== Exercise ==
The required answer is the count of lines in the records that contain "point", with no other text.

== Dataset records ==
============
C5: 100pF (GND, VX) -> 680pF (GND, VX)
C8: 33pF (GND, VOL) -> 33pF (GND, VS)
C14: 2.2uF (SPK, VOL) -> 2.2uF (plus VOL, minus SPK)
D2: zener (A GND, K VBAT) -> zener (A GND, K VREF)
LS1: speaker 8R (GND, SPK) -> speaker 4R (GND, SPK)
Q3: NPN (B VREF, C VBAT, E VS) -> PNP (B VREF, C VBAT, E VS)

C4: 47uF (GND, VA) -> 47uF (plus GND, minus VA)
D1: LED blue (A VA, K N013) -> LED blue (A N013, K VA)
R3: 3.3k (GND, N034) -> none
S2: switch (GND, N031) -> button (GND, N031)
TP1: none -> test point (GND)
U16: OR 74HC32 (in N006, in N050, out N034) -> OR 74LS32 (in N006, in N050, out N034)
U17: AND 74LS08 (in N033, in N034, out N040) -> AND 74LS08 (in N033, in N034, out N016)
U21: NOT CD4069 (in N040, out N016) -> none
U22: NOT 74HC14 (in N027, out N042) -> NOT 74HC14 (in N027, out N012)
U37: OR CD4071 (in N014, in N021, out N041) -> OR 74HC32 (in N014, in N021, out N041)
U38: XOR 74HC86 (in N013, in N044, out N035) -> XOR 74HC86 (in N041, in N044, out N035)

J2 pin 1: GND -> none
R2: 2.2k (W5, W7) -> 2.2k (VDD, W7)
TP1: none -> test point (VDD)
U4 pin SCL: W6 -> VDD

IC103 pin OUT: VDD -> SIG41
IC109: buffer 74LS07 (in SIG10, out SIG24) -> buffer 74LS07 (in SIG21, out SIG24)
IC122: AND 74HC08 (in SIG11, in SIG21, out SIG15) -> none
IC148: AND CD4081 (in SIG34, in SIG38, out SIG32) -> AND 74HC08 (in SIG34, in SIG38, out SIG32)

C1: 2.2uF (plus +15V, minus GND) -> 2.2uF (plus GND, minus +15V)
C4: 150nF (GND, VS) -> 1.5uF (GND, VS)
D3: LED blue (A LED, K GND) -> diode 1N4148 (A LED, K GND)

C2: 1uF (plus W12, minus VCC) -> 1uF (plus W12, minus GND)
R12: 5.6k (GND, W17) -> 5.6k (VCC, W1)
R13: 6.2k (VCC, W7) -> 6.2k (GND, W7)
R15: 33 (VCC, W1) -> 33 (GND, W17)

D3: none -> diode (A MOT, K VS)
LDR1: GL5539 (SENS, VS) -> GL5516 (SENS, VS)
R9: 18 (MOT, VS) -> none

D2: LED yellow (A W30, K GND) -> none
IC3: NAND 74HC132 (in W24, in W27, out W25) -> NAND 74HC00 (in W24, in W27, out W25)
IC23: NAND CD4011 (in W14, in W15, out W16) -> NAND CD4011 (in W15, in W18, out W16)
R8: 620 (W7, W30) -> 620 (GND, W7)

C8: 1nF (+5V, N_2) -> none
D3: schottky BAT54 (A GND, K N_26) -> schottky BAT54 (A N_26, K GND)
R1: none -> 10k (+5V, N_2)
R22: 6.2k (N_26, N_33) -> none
============
== Completed exercise ==
2